┌─ DATA TO USE

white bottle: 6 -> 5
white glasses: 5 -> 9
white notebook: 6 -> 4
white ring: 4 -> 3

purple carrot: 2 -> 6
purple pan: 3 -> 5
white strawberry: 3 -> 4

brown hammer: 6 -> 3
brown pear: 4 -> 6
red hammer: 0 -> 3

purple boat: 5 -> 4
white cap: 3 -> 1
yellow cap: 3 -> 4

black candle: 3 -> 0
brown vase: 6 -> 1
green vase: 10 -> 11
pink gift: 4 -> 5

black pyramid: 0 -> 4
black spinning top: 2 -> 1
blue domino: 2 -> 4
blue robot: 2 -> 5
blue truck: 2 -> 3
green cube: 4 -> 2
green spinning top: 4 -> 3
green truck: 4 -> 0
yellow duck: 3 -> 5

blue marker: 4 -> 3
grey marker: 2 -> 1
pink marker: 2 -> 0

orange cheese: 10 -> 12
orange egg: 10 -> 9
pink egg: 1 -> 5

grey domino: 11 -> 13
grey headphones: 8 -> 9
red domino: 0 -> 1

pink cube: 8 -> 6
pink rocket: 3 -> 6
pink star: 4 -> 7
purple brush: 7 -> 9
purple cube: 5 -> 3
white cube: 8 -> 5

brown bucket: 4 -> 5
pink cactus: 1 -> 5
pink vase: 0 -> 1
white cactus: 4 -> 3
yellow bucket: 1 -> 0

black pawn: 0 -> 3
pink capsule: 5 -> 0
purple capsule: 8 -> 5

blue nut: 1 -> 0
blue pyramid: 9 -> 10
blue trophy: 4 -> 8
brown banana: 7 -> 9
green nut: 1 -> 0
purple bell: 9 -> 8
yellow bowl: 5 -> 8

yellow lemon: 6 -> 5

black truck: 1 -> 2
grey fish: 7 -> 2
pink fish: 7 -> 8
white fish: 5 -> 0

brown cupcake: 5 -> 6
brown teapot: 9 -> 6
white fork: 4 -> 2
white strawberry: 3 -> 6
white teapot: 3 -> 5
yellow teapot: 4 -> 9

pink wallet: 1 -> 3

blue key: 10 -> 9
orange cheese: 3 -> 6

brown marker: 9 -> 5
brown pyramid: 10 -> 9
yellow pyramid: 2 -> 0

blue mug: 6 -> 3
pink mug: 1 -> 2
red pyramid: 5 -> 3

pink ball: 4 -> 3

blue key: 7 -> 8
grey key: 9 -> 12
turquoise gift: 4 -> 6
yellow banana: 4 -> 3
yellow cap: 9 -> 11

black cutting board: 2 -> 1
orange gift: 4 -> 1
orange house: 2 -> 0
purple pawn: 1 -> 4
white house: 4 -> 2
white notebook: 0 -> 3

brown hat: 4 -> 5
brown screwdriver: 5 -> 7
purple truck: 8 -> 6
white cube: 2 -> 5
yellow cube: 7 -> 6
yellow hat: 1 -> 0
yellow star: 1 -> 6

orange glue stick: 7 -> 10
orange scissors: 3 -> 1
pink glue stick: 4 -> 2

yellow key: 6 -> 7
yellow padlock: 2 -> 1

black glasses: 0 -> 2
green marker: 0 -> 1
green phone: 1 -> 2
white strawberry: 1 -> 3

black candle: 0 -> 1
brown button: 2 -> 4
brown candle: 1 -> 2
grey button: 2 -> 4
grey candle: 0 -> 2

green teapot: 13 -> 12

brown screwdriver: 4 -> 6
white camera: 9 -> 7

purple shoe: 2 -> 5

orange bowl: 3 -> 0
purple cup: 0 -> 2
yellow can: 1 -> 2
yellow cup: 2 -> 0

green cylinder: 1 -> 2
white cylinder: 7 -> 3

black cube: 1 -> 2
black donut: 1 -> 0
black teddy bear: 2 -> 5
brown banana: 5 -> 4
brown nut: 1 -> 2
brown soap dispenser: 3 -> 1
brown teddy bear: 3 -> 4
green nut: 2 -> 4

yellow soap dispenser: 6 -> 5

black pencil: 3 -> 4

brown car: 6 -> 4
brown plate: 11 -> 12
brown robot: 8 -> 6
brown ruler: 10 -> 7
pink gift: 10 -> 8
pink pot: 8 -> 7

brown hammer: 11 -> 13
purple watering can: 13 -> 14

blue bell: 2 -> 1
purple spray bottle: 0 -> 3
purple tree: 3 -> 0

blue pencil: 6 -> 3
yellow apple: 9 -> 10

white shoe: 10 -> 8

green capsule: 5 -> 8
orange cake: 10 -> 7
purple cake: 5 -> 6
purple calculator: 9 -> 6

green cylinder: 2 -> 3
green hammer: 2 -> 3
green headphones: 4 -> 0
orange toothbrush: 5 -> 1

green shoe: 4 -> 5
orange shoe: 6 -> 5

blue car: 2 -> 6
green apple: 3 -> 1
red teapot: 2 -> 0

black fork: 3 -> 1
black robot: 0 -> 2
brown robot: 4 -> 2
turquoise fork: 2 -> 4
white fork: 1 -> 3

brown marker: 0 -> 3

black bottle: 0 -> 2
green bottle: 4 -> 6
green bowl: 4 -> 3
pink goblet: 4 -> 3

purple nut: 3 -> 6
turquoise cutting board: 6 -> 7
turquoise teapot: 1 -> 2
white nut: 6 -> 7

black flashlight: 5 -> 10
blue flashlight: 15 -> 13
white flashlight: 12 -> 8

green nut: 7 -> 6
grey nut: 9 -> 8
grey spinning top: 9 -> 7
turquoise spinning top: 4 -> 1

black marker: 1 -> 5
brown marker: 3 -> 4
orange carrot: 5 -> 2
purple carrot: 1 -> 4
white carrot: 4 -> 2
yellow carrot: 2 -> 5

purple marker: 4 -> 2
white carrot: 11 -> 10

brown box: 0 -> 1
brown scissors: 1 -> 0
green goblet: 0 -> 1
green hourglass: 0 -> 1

└─

- [TASK STATEMENT]
The lines above that include "glue" should each be listed.

- [OUTPUT FOR THIS EXERCISE]
orange glue stick: 7 -> 10
pink glue stick: 4 -> 2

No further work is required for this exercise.